AIM OF THE EXERCISE: Repeat exactly, and only, the lines running from the one that holds "colour,livre [vert] (no." to the end of the records.

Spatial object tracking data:

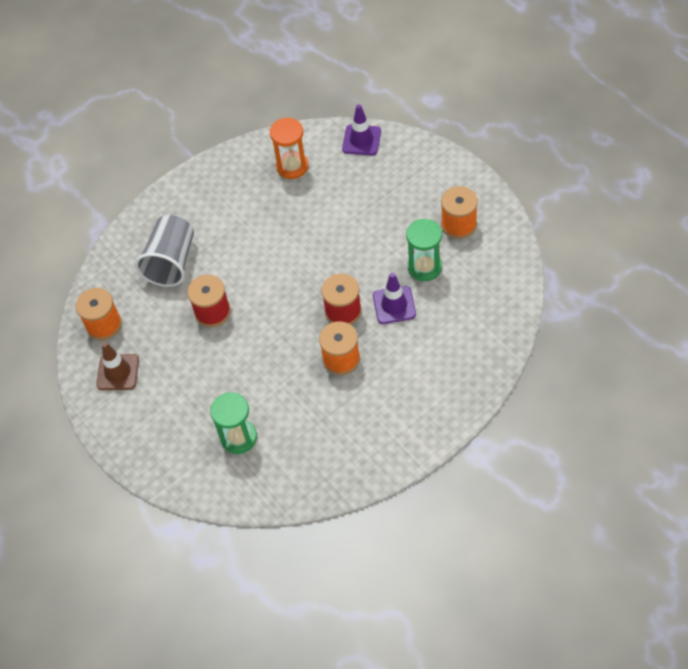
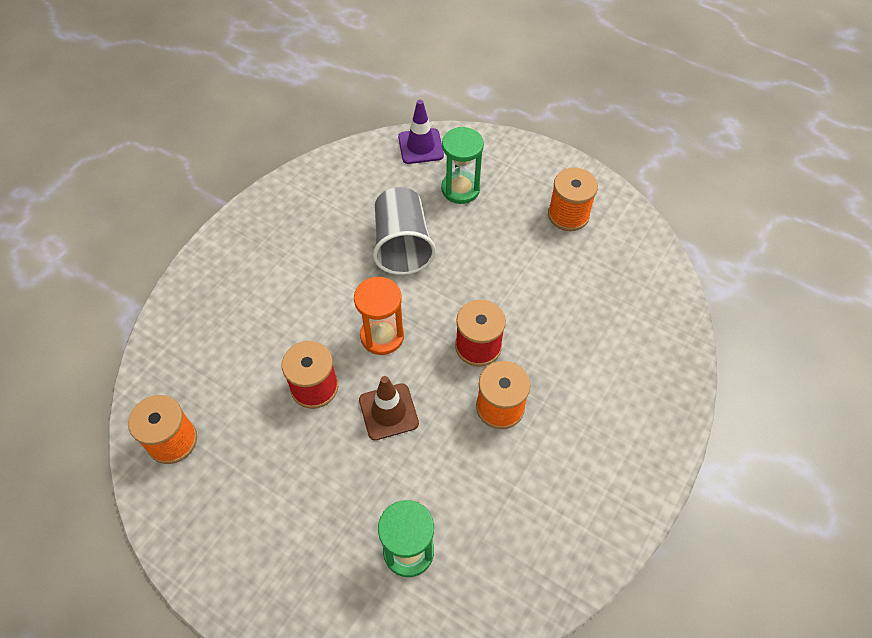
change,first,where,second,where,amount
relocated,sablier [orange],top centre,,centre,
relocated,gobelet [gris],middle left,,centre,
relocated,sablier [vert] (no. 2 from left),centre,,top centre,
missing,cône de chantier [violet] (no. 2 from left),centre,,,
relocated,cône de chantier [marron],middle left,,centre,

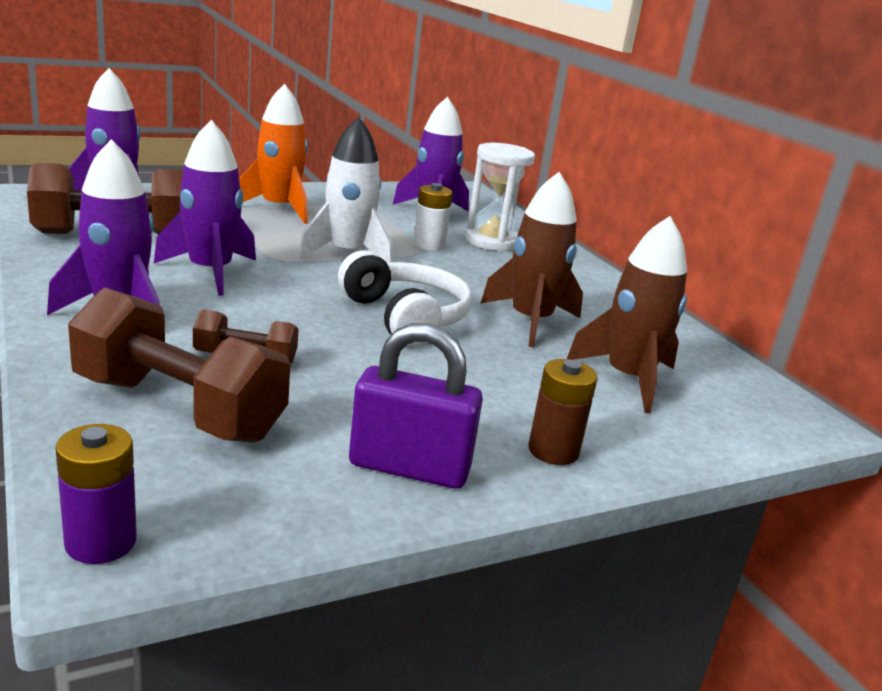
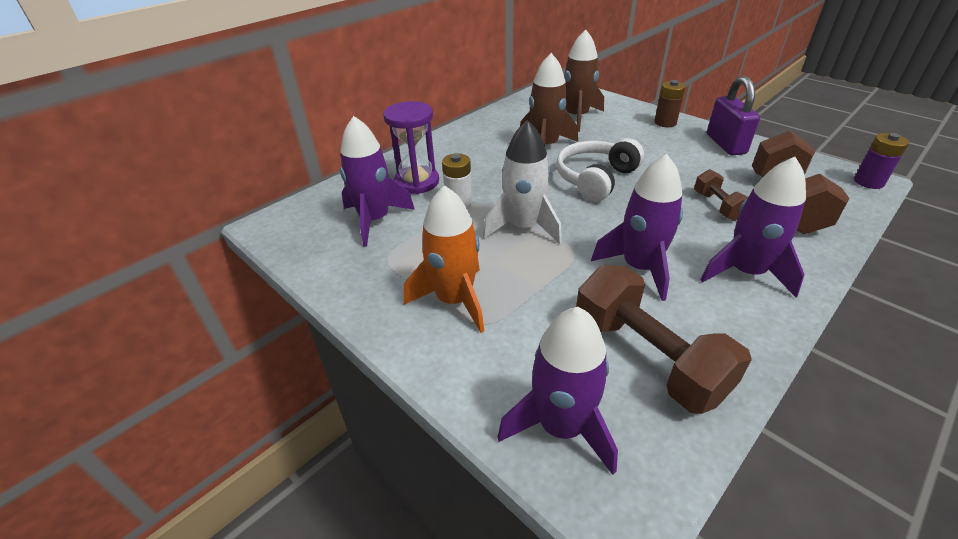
change,first,where,second,where,amount
colour,sablier [blanc],top centre,sablier [violet],top centre,

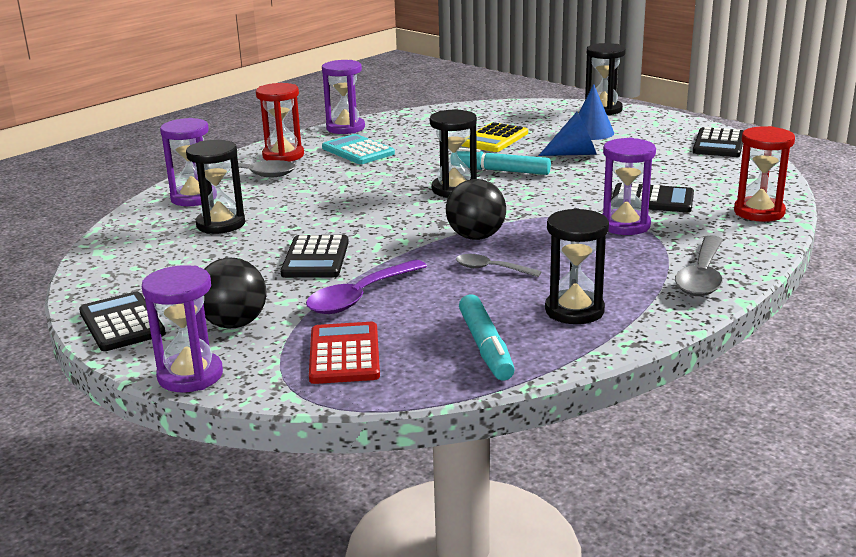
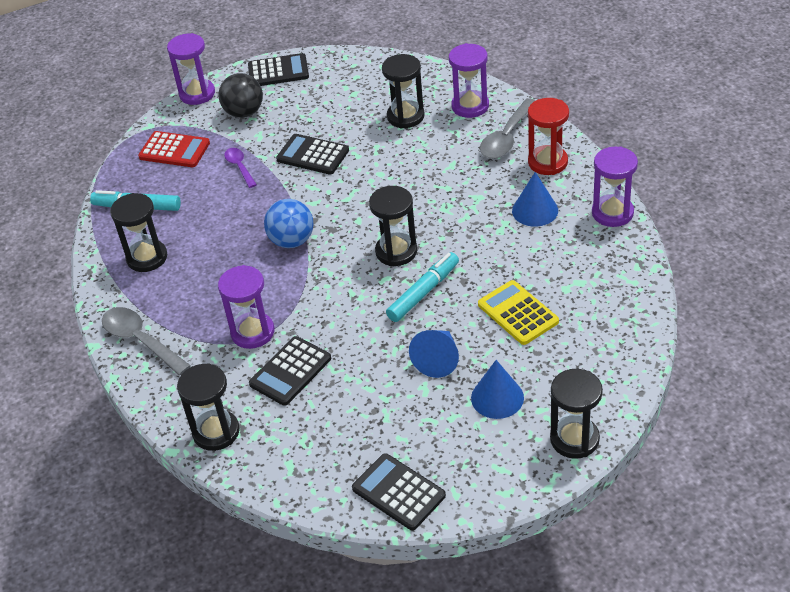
change,first,where,second,where,amount
colour,sablier [rouge] (no. 2 from left),top right,sablier [noir] (no. 2 from left),bottom left,
exchanged,calculatrice [turquoise],top centre,cône [bleu] (no. 3 from left),middle right,
colour,balle [noir] (no. 2 from left),centre,balle [bleu],centre,
missing,cuillère [gris] (no. 2 from left),centre,,,
size,cuillère [violet],centre,,top left,x0.60

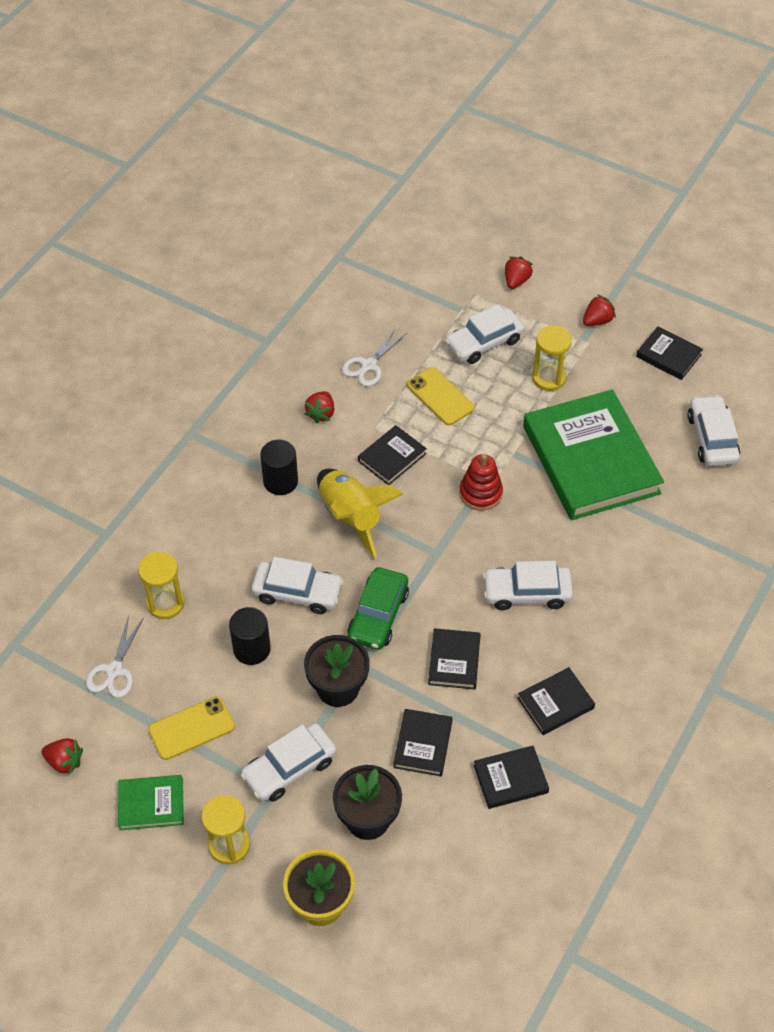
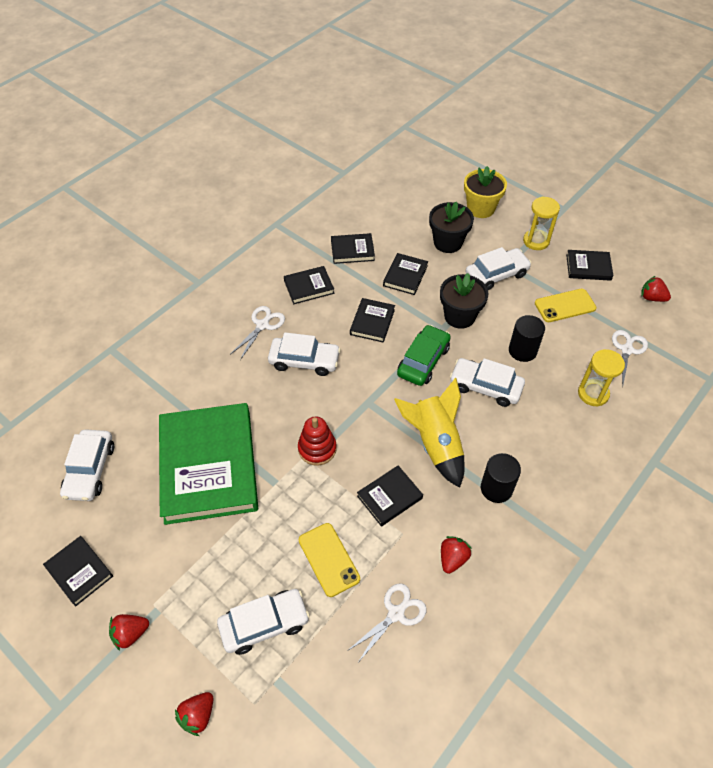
change,first,where,second,where,amount
missing,sablier [jaune] (no. 3 from left),middle right,,,
colour,livre [vert] (no. 1 from left),bottom left,livre [noir] (no. 7 from left),middle right,
appeared,,,ciseaux [blanc] (no. 1 from left),centre,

RESULT OF THIS EXERCISE:
colour,livre [vert] (no. 1 from left),bottom left,livre [noir] (no. 7 from left),middle right,
appeared,,,ciseaux [blanc] (no. 1 from left),centre,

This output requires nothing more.